▼

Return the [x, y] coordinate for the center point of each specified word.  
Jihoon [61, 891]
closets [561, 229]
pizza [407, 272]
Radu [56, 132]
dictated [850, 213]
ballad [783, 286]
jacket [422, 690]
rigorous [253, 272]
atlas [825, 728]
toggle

▲

Put every line of the listing above into a numbered list, leaving out any blank lines.

1. Return the [x, y] coordinate for the center point of each specified word.  
2. Jihoon [61, 891]
3. closets [561, 229]
4. pizza [407, 272]
5. Radu [56, 132]
6. dictated [850, 213]
7. ballad [783, 286]
8. jacket [422, 690]
9. rigorous [253, 272]
10. atlas [825, 728]
11. toggle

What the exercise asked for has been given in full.